** Exercise aim **
Would you transcribe word for word every line from the one containing "black triangle: (432, 586)" to the end of the data, both ends included, and leave out the rest?

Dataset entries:
----------
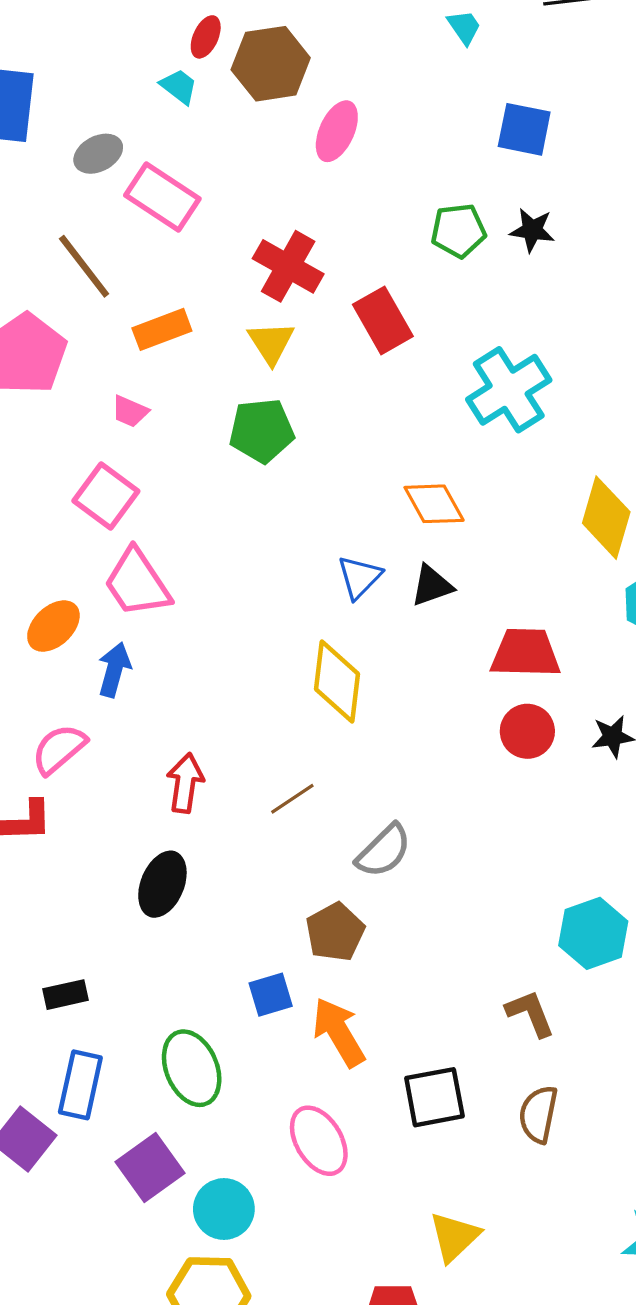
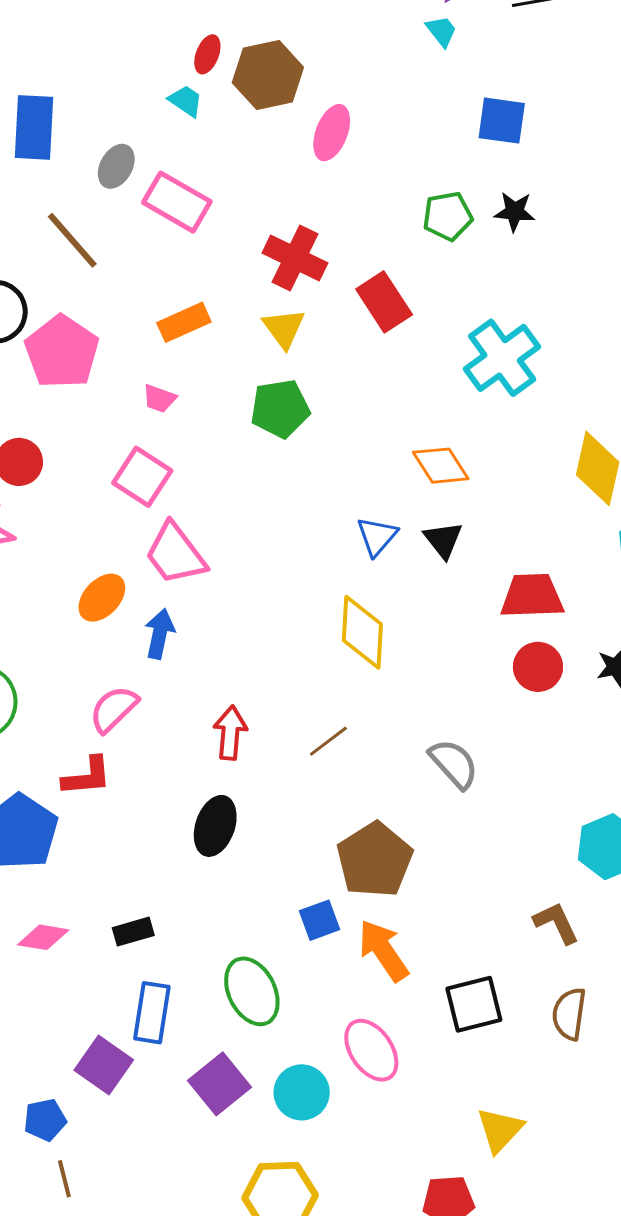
gray ellipse: (98, 154) -> (116, 166), turned -30
brown line: (84, 266) -> (72, 240), moved
black triangle: (432, 586) -> (443, 540), turned -45
gray semicircle: (384, 851) -> (454, 764), moved, turned -84
brown pentagon: (335, 932) -> (375, 860), size x1.4
cyan circle: (224, 1209) -> (302, 1092), moved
----------
** Exercise result **
black triangle: (432, 586) -> (443, 540), turned -45
gray semicircle: (384, 851) -> (454, 764), moved, turned -84
brown pentagon: (335, 932) -> (375, 860), size x1.4
cyan circle: (224, 1209) -> (302, 1092), moved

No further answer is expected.